◆ **TASK DIRECTIONS**:
Starting with the line containing "(453, 563) = (828, 470): turquoise" and going on through the line containing "(638, 365) = (664, 250): purple", return the lines of the data below exactly, and only those.

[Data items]
════════════════

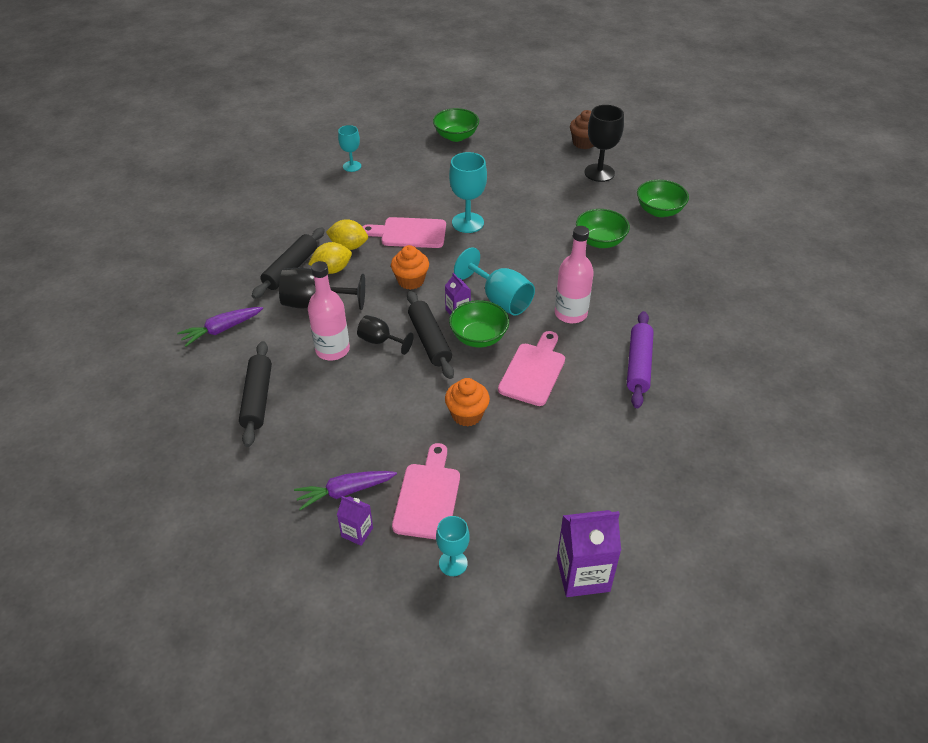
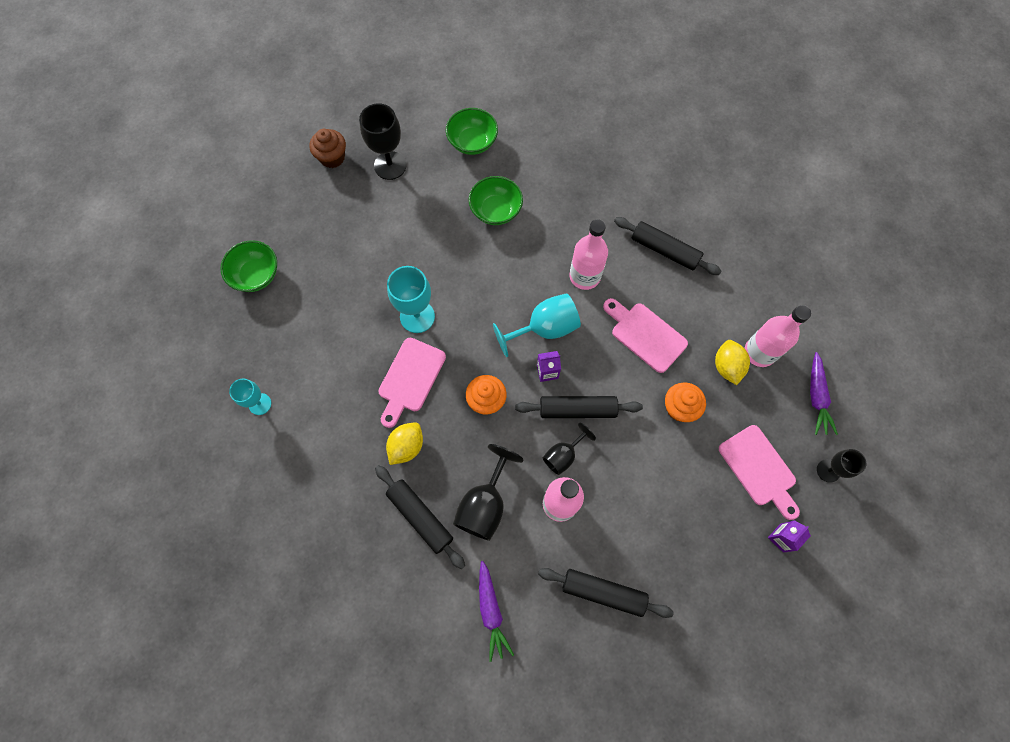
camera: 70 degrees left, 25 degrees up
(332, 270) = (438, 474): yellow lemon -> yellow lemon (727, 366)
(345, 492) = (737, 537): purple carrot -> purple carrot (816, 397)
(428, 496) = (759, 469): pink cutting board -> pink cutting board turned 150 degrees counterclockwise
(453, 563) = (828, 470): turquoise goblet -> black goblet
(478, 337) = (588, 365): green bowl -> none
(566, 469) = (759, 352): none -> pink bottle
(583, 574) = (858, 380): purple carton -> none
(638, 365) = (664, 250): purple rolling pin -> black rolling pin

════════════════

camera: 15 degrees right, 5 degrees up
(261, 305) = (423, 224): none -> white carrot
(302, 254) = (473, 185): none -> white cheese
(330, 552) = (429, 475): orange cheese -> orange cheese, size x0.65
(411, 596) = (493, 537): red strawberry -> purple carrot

════════════════

◆ **RESPONSE BOX**:
(453, 563) = (828, 470): turquoise goblet -> black goblet
(478, 337) = (588, 365): green bowl -> none
(566, 469) = (759, 352): none -> pink bottle
(583, 574) = (858, 380): purple carton -> none
(638, 365) = (664, 250): purple rolling pin -> black rolling pin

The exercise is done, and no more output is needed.